■ WHAT THE TASK REQUIRES: Would you copy the listing below exactly, keeping the pictures out?

-.-.-

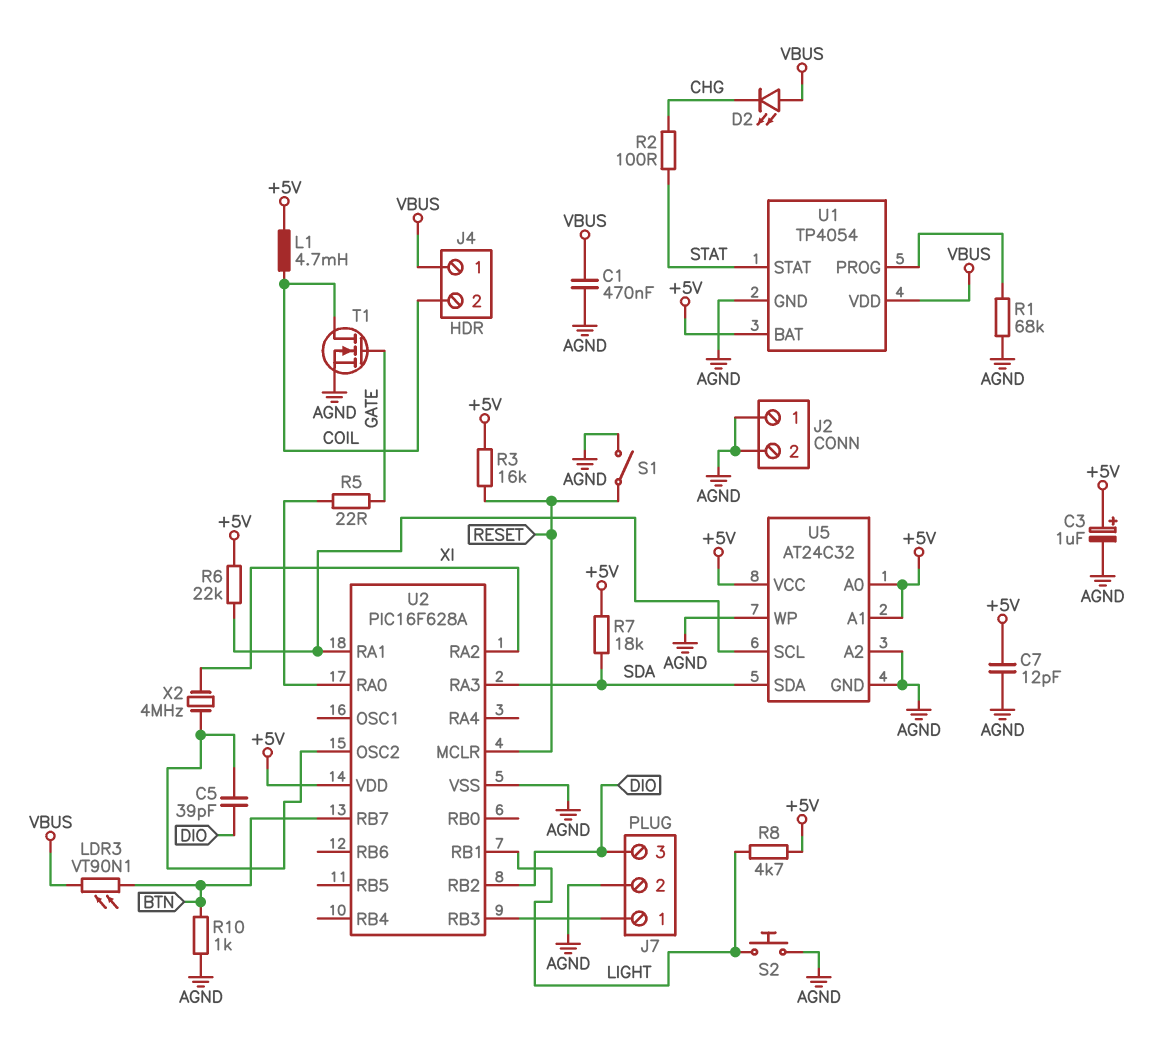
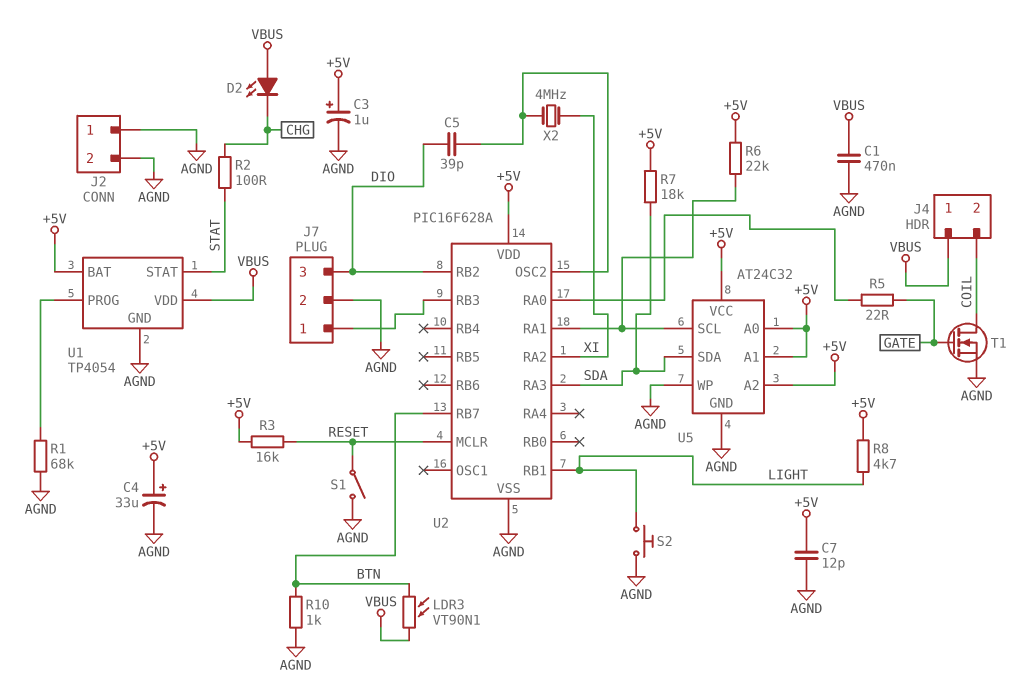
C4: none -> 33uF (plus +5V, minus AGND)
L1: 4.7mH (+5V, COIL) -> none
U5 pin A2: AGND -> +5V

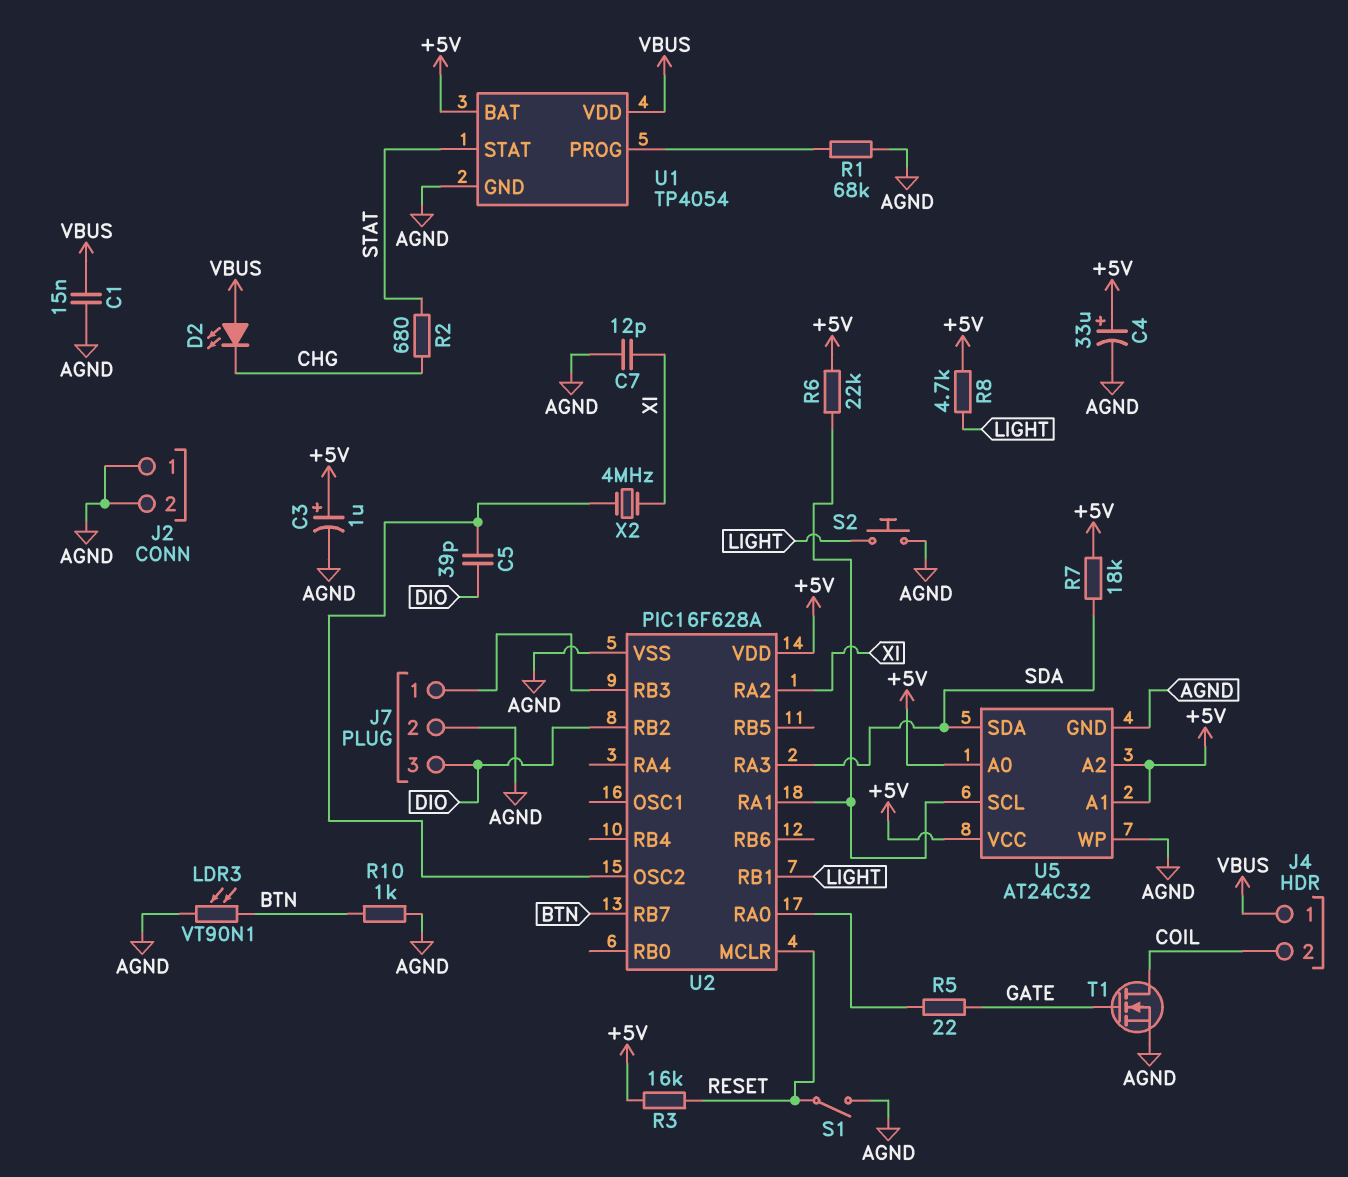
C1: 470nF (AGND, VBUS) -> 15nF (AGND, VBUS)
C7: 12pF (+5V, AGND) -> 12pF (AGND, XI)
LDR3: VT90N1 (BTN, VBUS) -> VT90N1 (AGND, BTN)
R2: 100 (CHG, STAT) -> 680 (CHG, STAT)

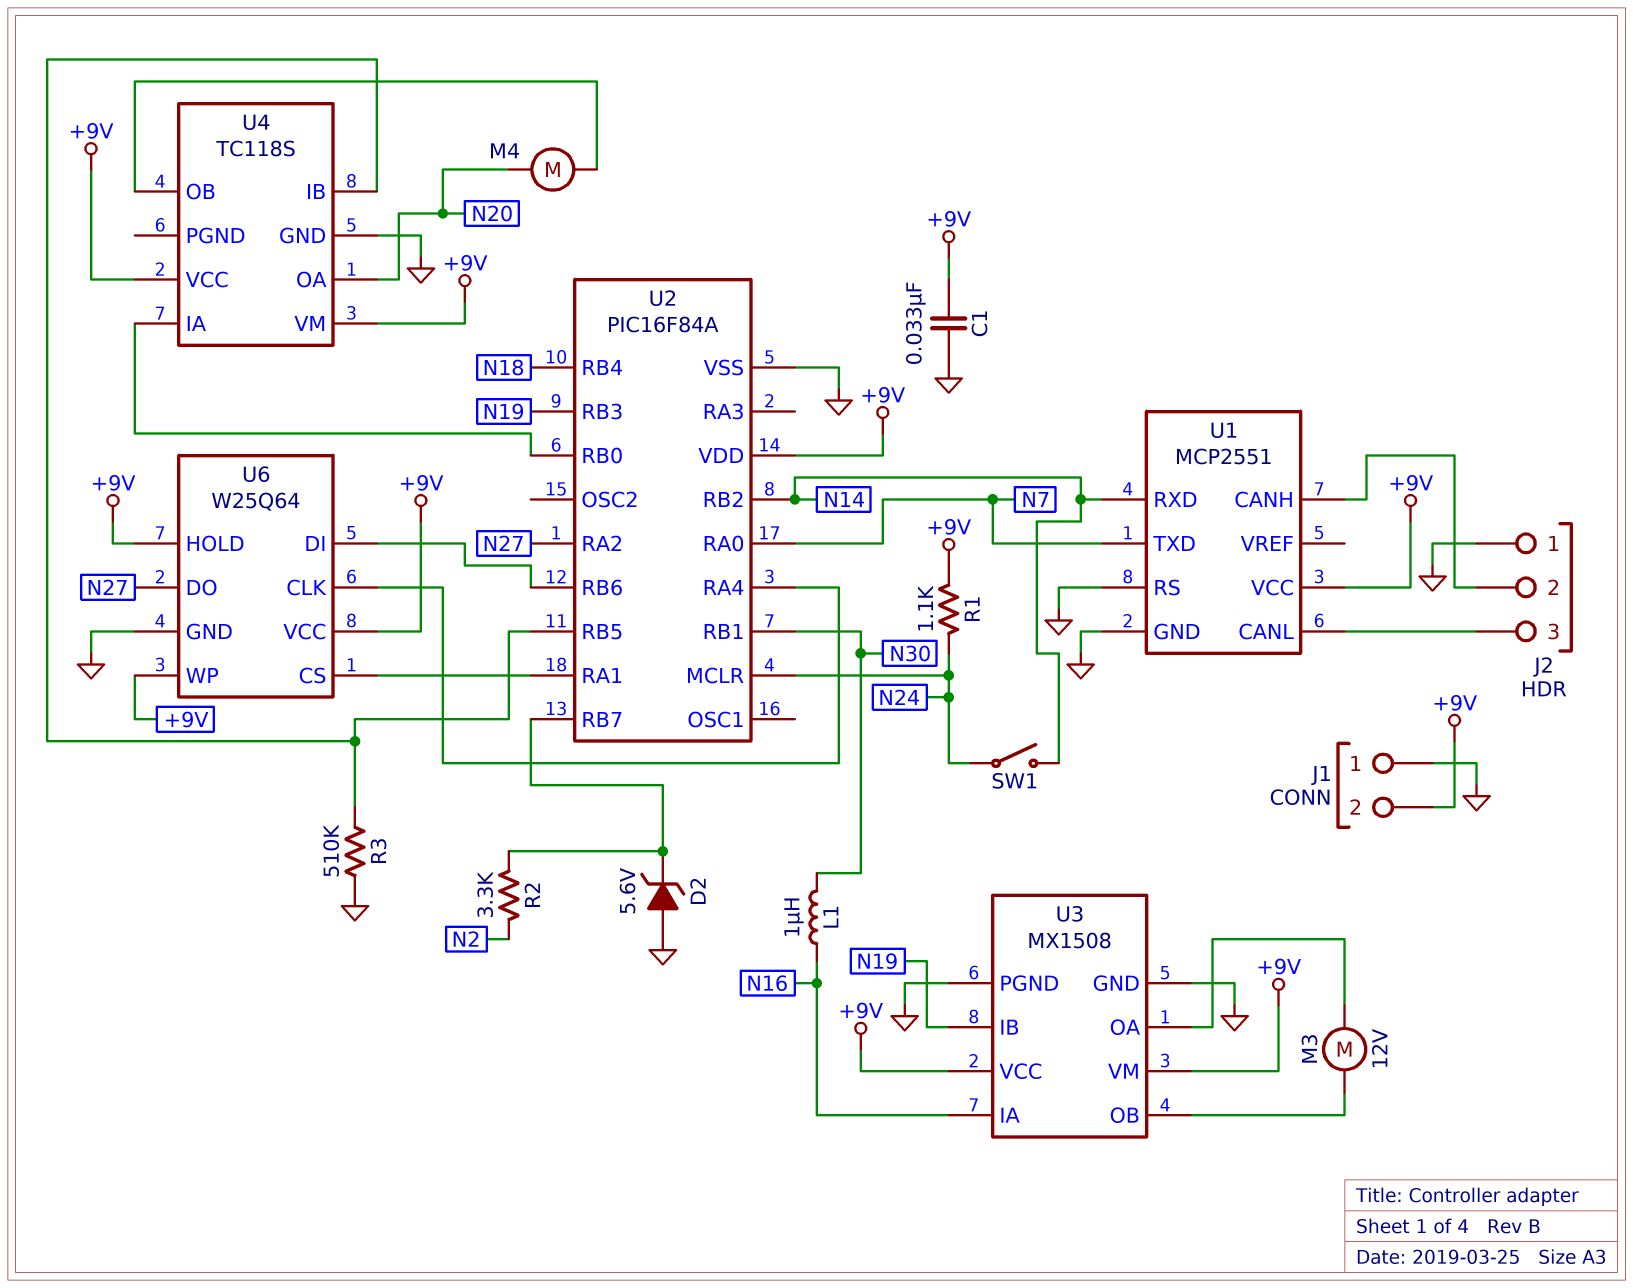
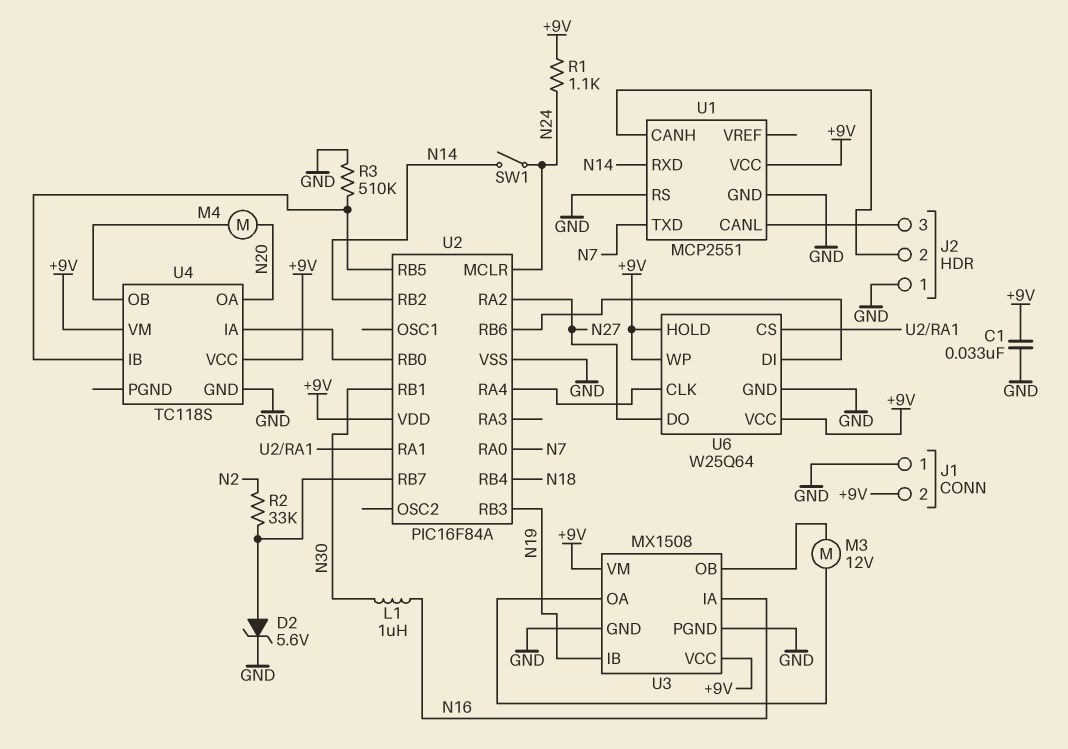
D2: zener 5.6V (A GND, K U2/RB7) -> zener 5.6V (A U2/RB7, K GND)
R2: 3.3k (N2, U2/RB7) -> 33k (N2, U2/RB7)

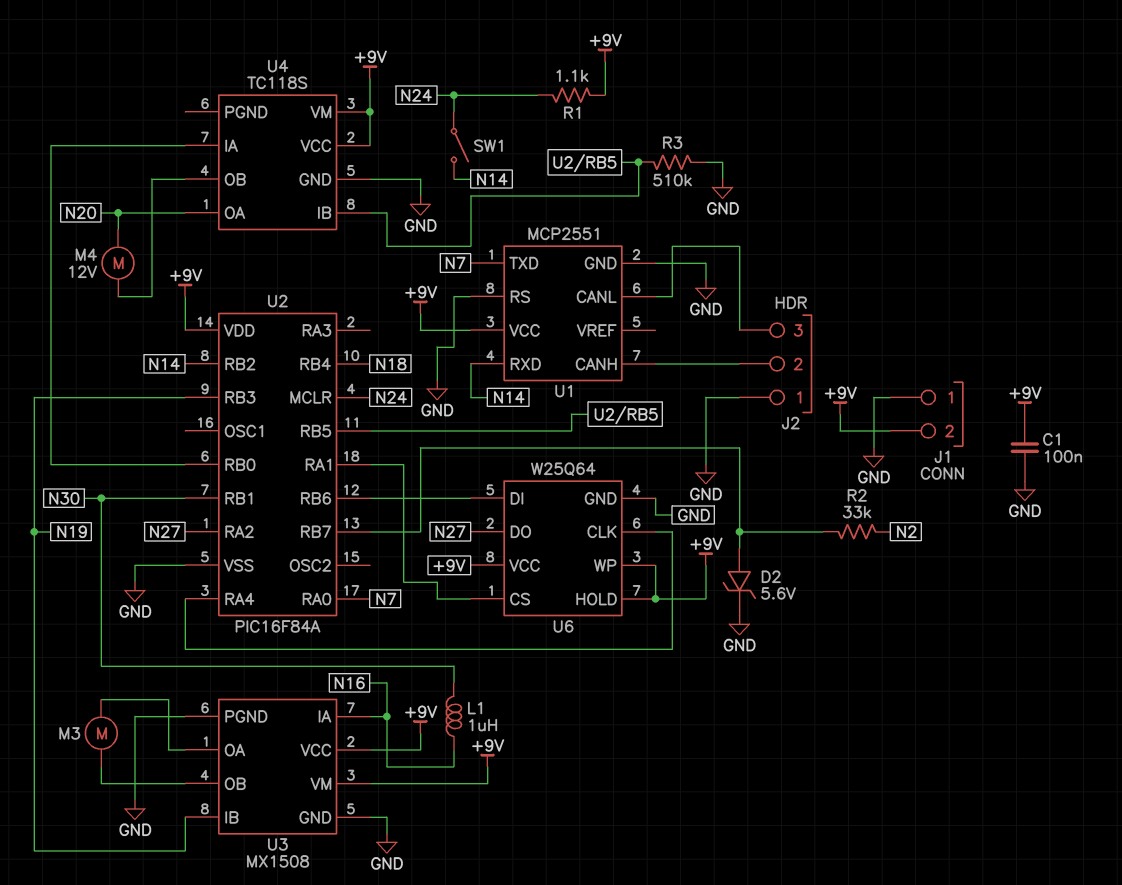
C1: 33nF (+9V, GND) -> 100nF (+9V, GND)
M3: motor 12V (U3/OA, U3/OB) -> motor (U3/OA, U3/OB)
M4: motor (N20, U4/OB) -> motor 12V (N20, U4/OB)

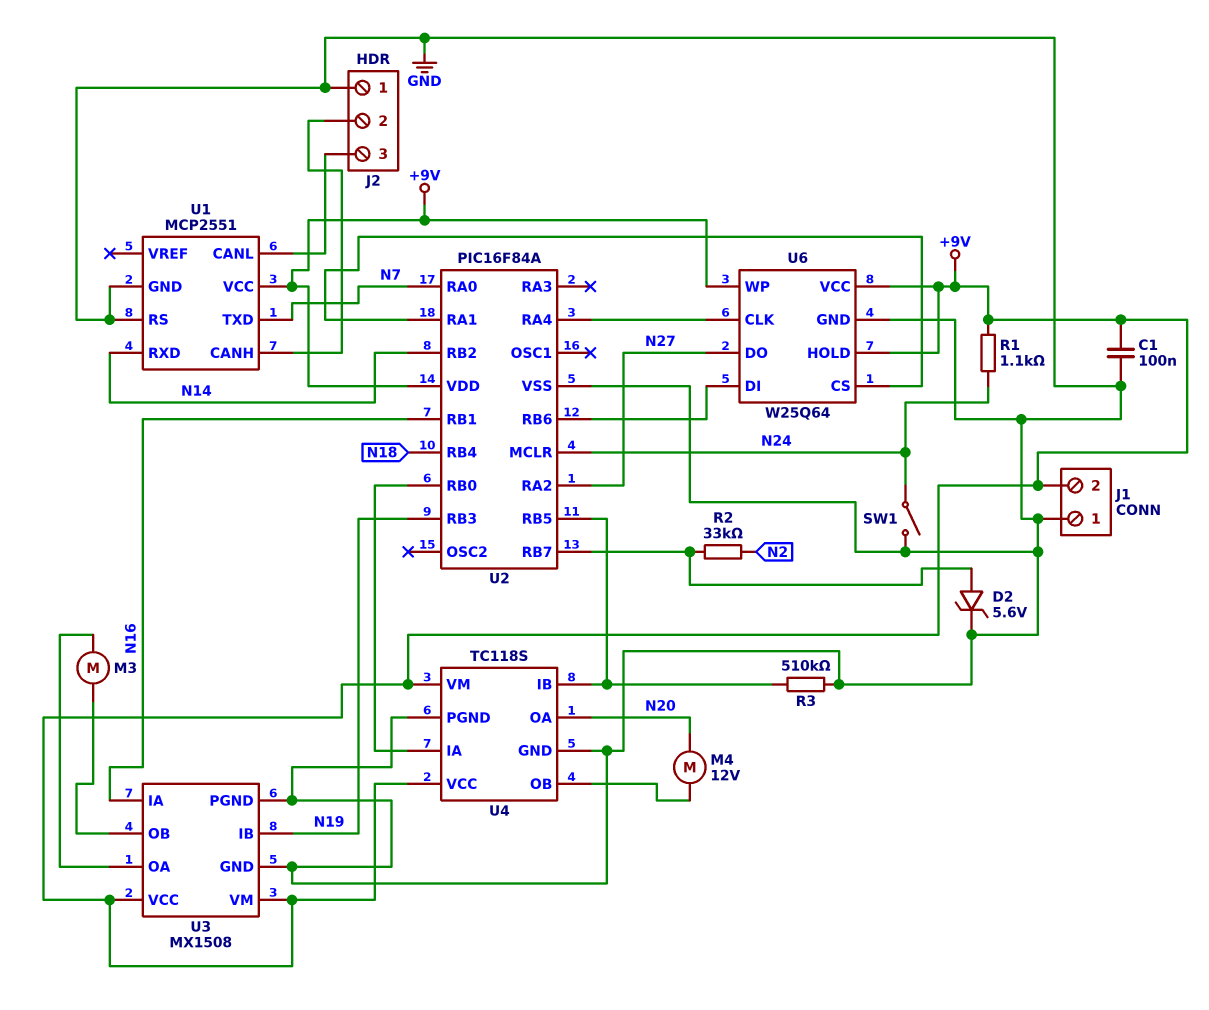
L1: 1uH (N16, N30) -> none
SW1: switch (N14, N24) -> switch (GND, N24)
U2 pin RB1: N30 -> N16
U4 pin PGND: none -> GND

-.-.-

■ SOLUTION TO THE EXERCISE:
C4: none -> 33uF (plus +5V, minus AGND)
L1: 4.7mH (+5V, COIL) -> none
U5 pin A2: AGND -> +5V

C1: 470nF (AGND, VBUS) -> 15nF (AGND, VBUS)
C7: 12pF (+5V, AGND) -> 12pF (AGND, XI)
LDR3: VT90N1 (BTN, VBUS) -> VT90N1 (AGND, BTN)
R2: 100 (CHG, STAT) -> 680 (CHG, STAT)

D2: zener 5.6V (A GND, K U2/RB7) -> zener 5.6V (A U2/RB7, K GND)
R2: 3.3k (N2, U2/RB7) -> 33k (N2, U2/RB7)

C1: 33nF (+9V, GND) -> 100nF (+9V, GND)
M3: motor 12V (U3/OA, U3/OB) -> motor (U3/OA, U3/OB)
M4: motor (N20, U4/OB) -> motor 12V (N20, U4/OB)

L1: 1uH (N16, N30) -> none
SW1: switch (N14, N24) -> switch (GND, N24)
U2 pin RB1: N30 -> N16
U4 pin PGND: none -> GND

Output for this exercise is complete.